• Exercise objective:
An exact copy is needed of each line from the one including "- type: resized" through the last line of the entries, both ends counted, with nothing added.

[Extracted data entries]
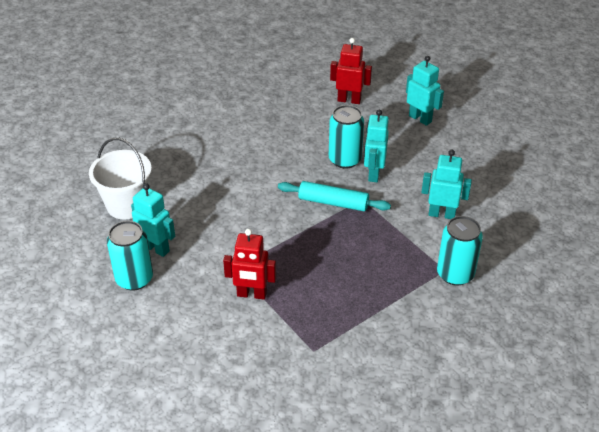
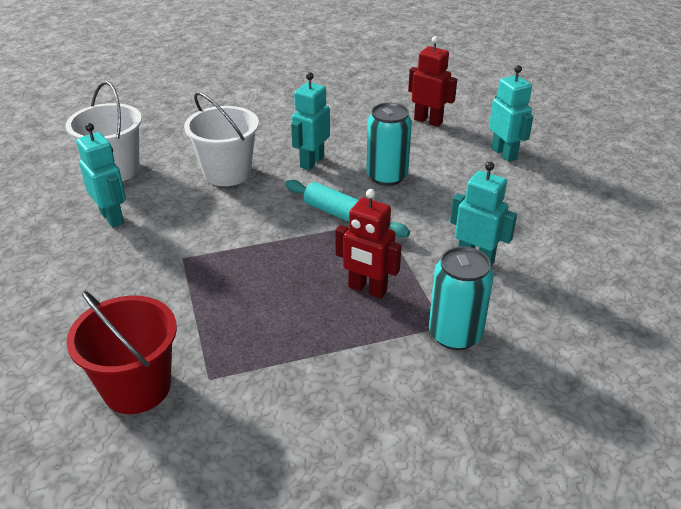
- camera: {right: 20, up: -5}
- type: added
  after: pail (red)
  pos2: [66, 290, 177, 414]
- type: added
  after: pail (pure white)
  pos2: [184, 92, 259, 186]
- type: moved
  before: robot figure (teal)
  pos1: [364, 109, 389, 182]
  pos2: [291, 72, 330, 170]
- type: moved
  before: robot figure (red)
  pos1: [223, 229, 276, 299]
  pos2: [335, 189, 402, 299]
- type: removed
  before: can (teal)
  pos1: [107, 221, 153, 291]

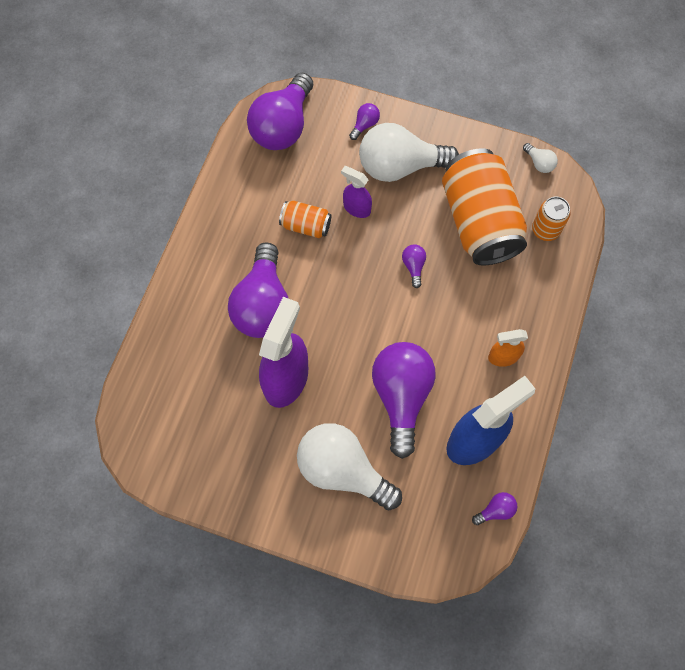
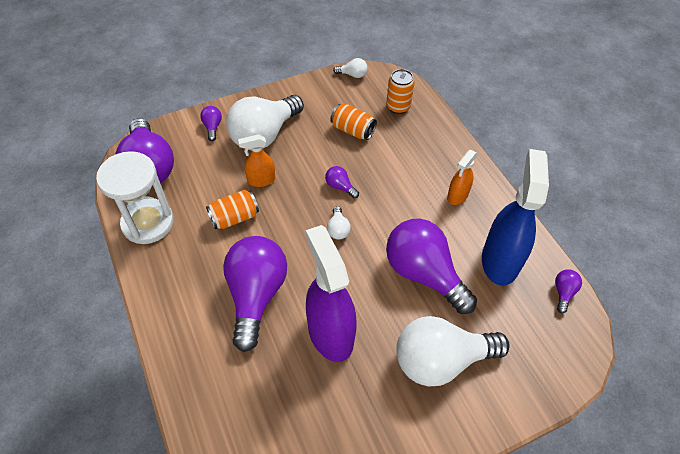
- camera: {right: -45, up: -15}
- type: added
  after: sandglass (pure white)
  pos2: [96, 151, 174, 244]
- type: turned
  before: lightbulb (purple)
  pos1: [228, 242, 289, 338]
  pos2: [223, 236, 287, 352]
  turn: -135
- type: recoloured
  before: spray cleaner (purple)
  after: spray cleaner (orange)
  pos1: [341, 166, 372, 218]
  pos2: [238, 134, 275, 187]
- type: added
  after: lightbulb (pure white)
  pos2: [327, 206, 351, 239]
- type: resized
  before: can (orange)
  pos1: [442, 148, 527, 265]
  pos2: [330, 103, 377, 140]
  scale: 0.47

• Finished task:
- type: resized
  before: can (orange)
  pos1: [442, 148, 527, 265]
  pos2: [330, 103, 377, 140]
  scale: 0.47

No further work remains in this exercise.